[Items listed in a dataset]
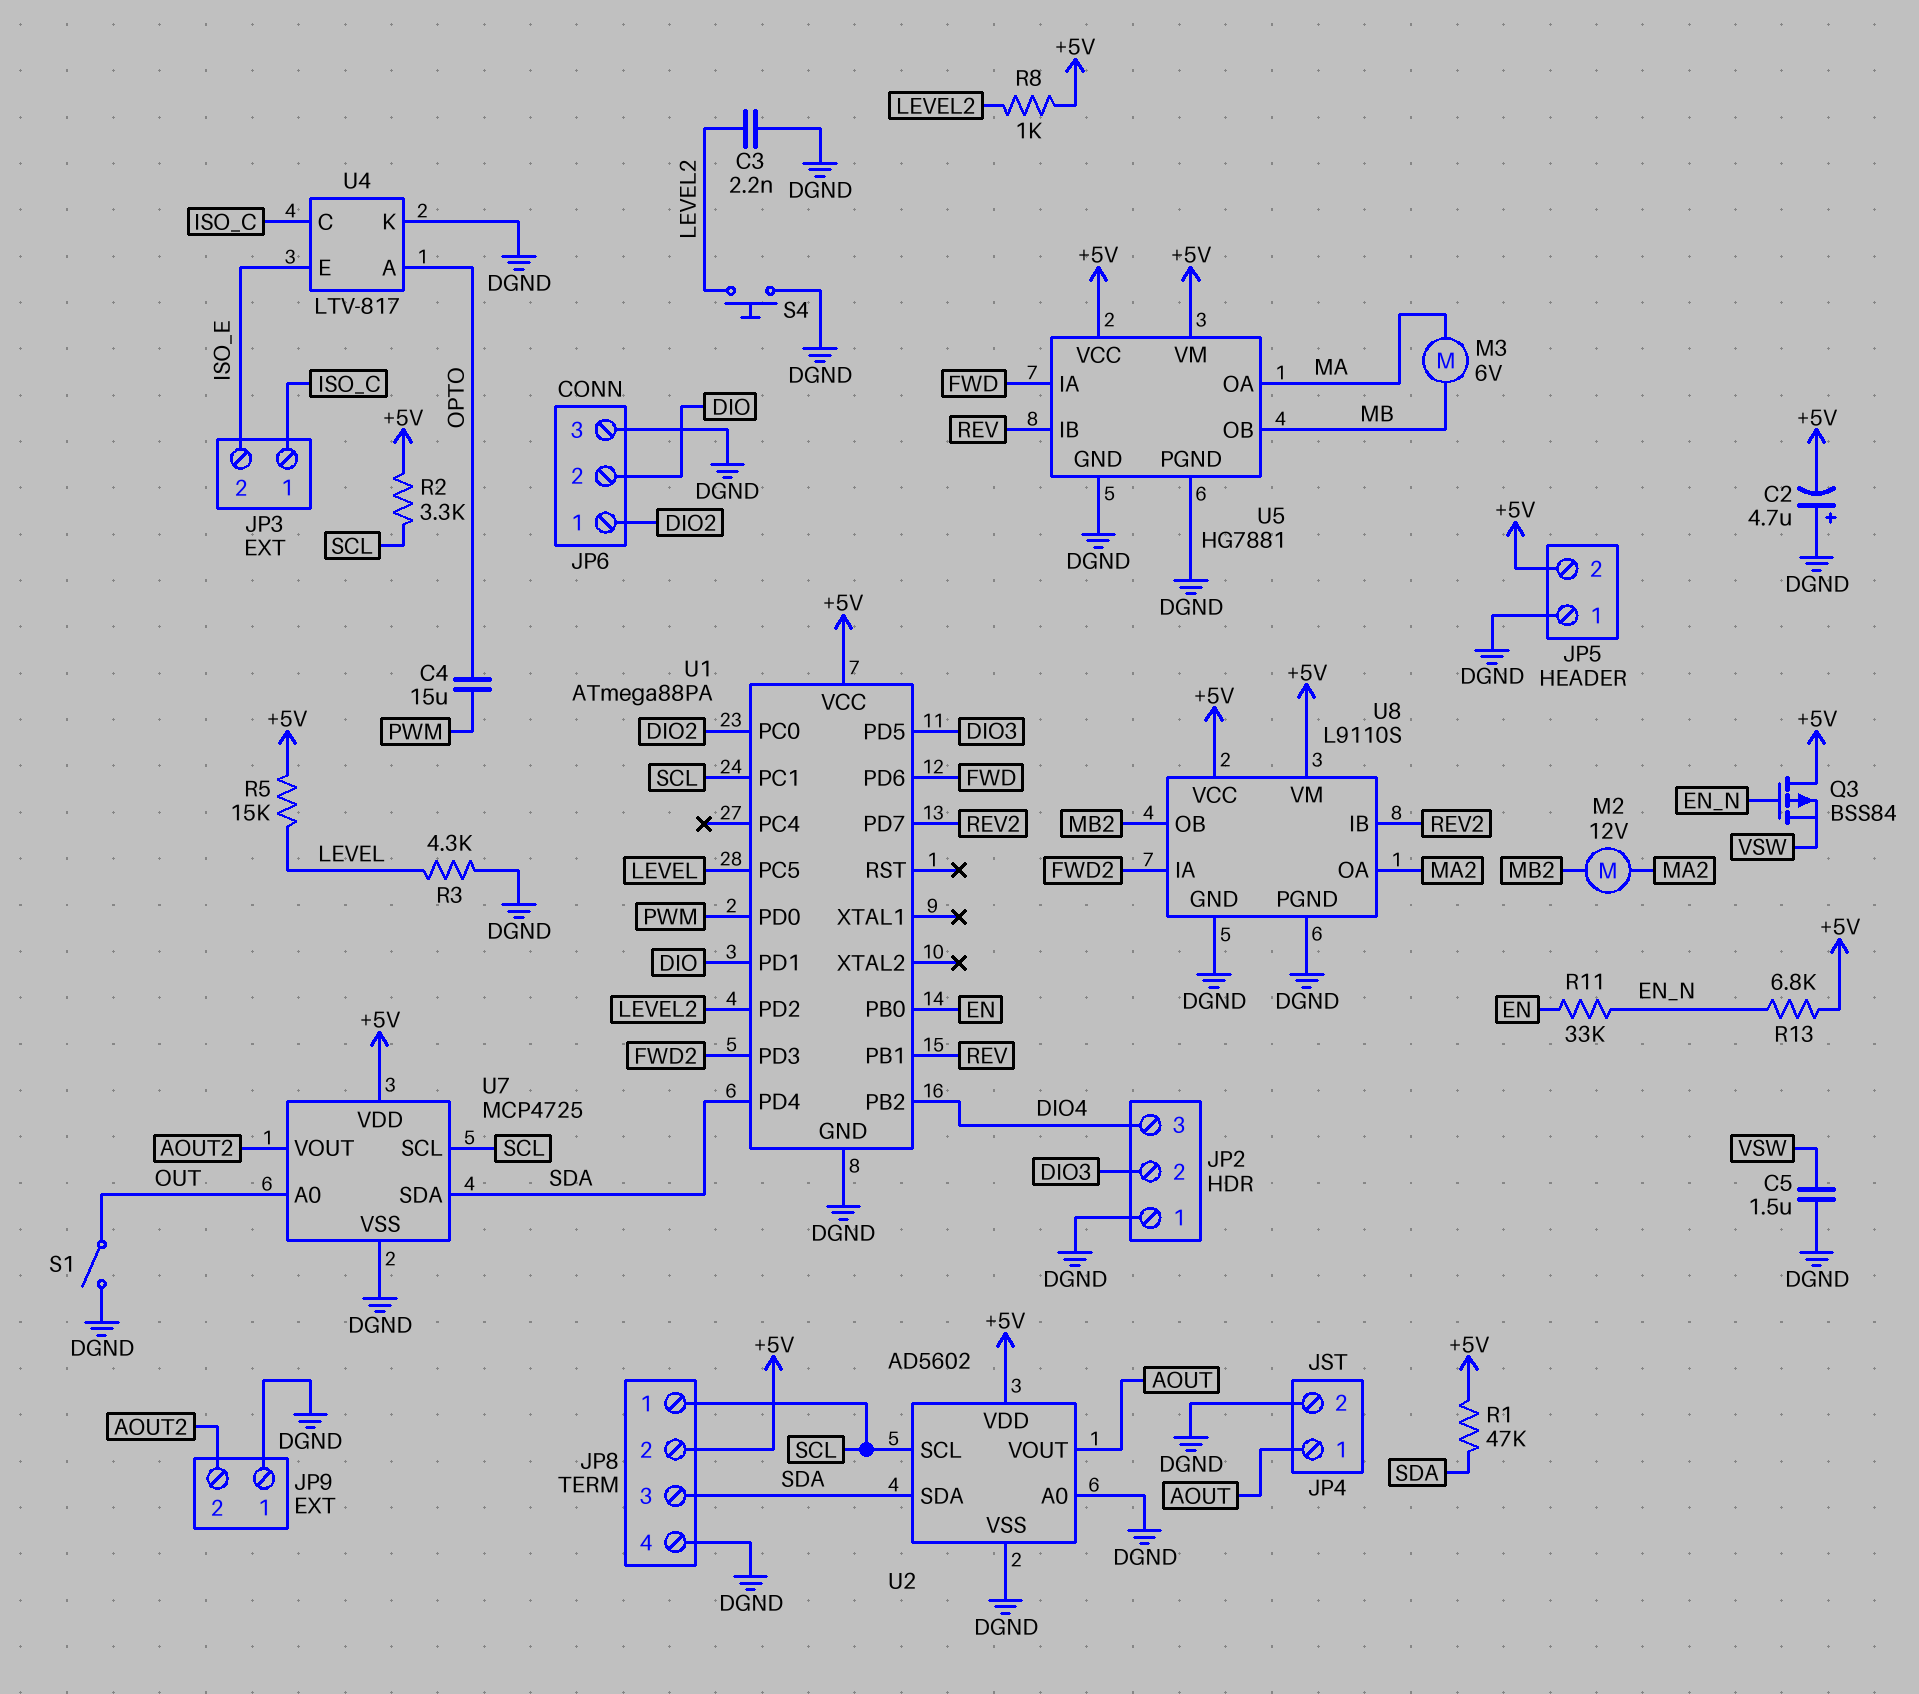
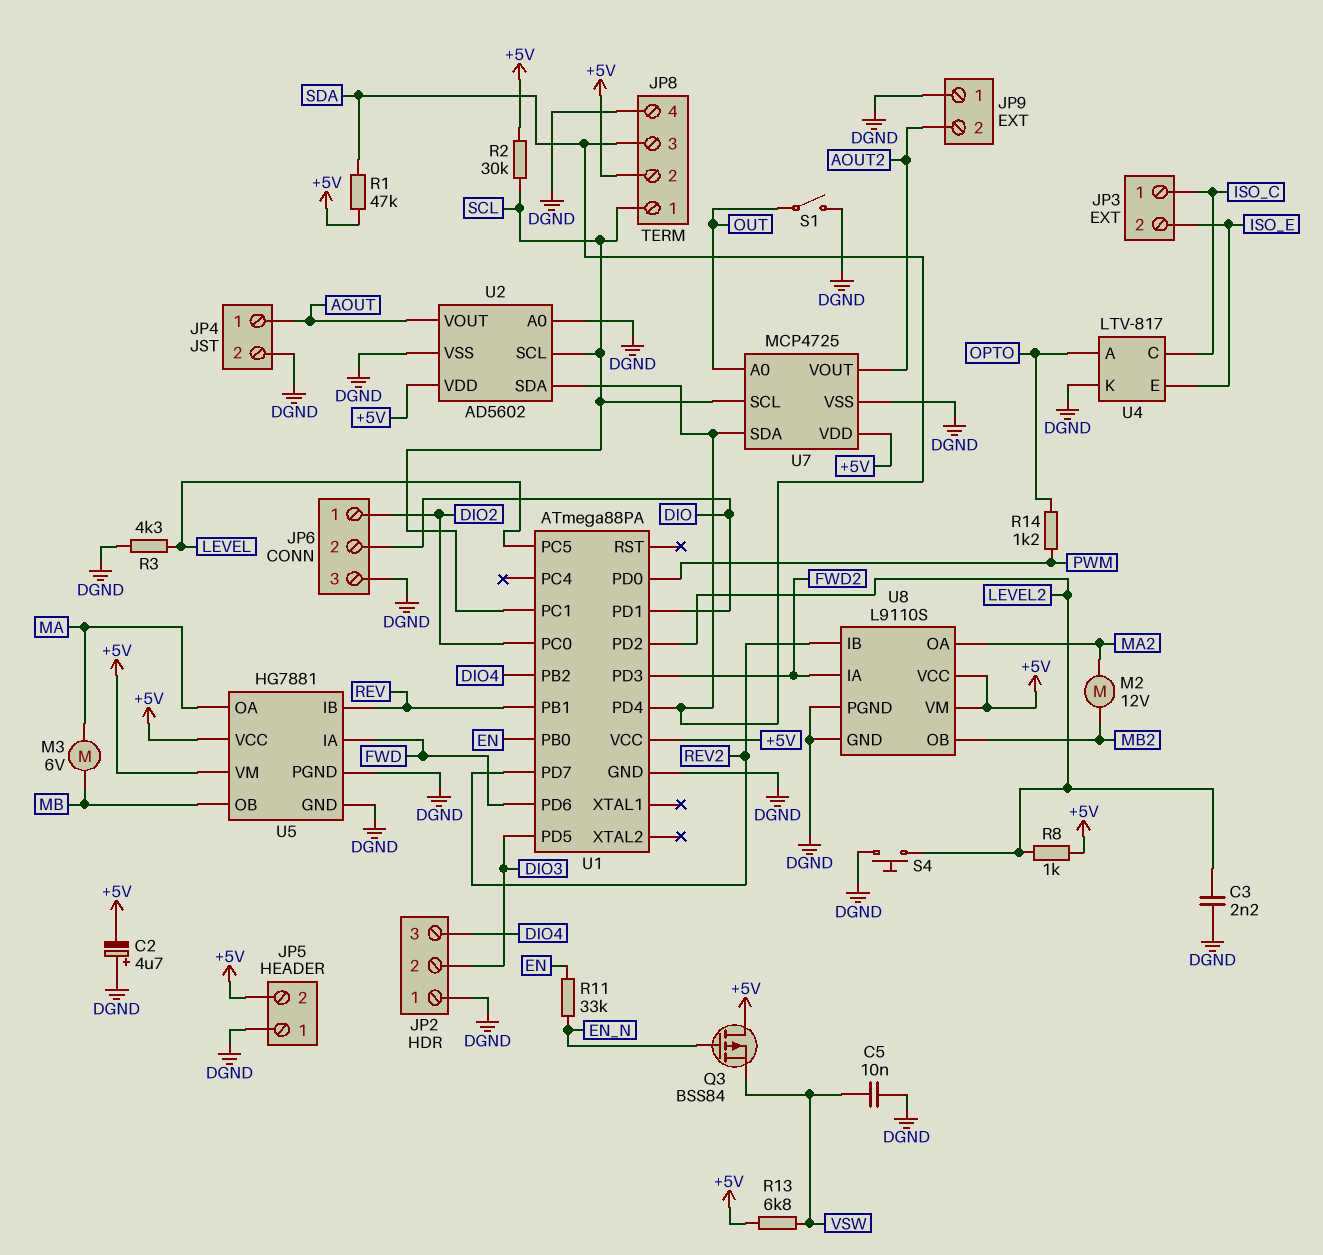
C4: 15uF (OPTO, PWM) -> none
C5: 1.5uF (DGND, VSW) -> 10nF (DGND, VSW)
R2: 3.3k (+5V, SCL) -> 30k (+5V, SCL)
R5: 15k (+5V, LEVEL) -> none
R13: 6.8k (+5V, EN_N) -> 6.8k (+5V, VSW)
R14: none -> 1.2k (OPTO, PWM)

◆ Work item ◆
Quote the data exactly, leaving every image out of the copy.

◆ Reply to the task ◆
C4: 15uF (OPTO, PWM) -> none
C5: 1.5uF (DGND, VSW) -> 10nF (DGND, VSW)
R2: 3.3k (+5V, SCL) -> 30k (+5V, SCL)
R5: 15k (+5V, LEVEL) -> none
R13: 6.8k (+5V, EN_N) -> 6.8k (+5V, VSW)
R14: none -> 1.2k (OPTO, PWM)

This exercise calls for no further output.